Dataset entries:
========================

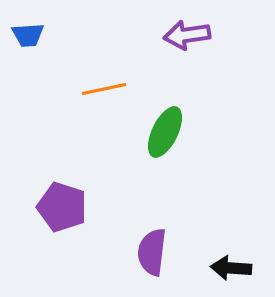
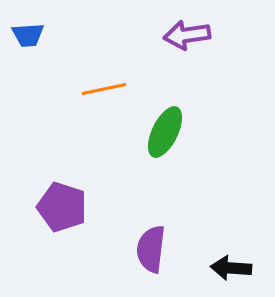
purple semicircle: moved 1 px left, 3 px up
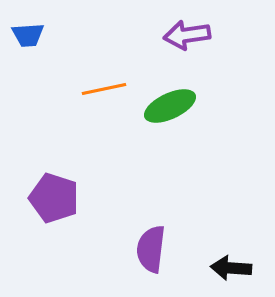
green ellipse: moved 5 px right, 26 px up; rotated 39 degrees clockwise
purple pentagon: moved 8 px left, 9 px up
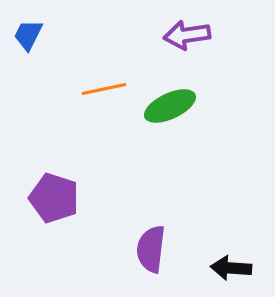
blue trapezoid: rotated 120 degrees clockwise
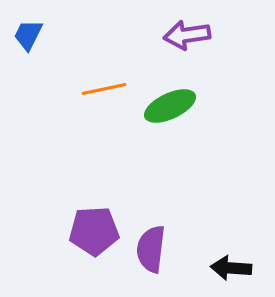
purple pentagon: moved 40 px right, 33 px down; rotated 21 degrees counterclockwise
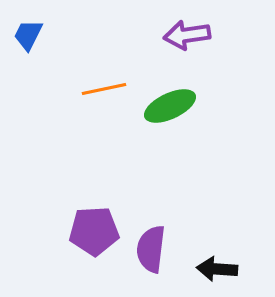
black arrow: moved 14 px left, 1 px down
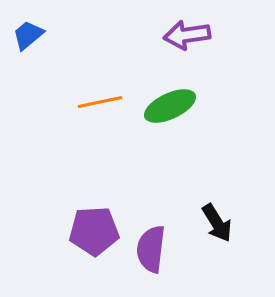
blue trapezoid: rotated 24 degrees clockwise
orange line: moved 4 px left, 13 px down
black arrow: moved 46 px up; rotated 126 degrees counterclockwise
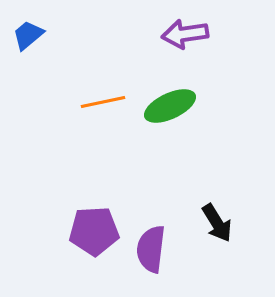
purple arrow: moved 2 px left, 1 px up
orange line: moved 3 px right
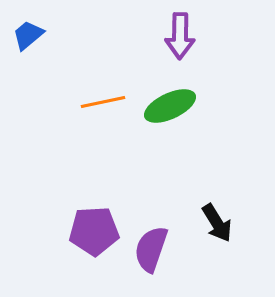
purple arrow: moved 5 px left, 2 px down; rotated 81 degrees counterclockwise
purple semicircle: rotated 12 degrees clockwise
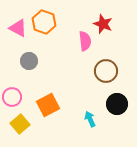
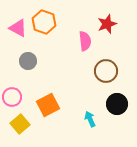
red star: moved 4 px right; rotated 30 degrees clockwise
gray circle: moved 1 px left
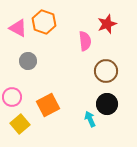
black circle: moved 10 px left
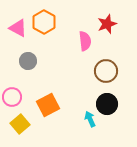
orange hexagon: rotated 10 degrees clockwise
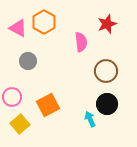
pink semicircle: moved 4 px left, 1 px down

========================

Exercise brief:
Edit everything from the start of the listing down through the line containing "black arrow: moved 14 px left, 1 px down", swapping "purple pentagon" for "violet pentagon" and leaving all else the same. Omit the pictures from your answer.

Task result:
purple semicircle: moved 1 px left, 3 px up
green ellipse: moved 5 px right, 26 px up; rotated 39 degrees clockwise
violet pentagon: moved 8 px left, 9 px up
blue trapezoid: rotated 120 degrees clockwise
violet pentagon: moved 40 px right, 33 px down; rotated 21 degrees counterclockwise
black arrow: moved 14 px left, 1 px down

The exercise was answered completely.